ACTION ITEM:
All that is wanted is a word-for-word copy of the line with "purple triangle: (161, 44)" and every line after it in the data below.

**** RECORDS FOR THIS TASK

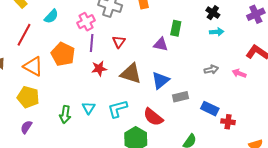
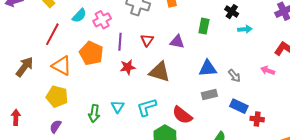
black cross: (213, 13) -> (232, 12), moved
pink cross: (86, 22) -> (102, 20), moved
purple triangle: (161, 44) -> (177, 42), moved
gray arrow: (211, 70) -> (234, 76), moved, turned 64
blue triangle: (160, 80) -> (208, 68), moved, turned 36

********

EXERCISE RESULT:
purple triangle: (161, 44) -> (177, 42), moved
gray arrow: (211, 70) -> (234, 76), moved, turned 64
blue triangle: (160, 80) -> (208, 68), moved, turned 36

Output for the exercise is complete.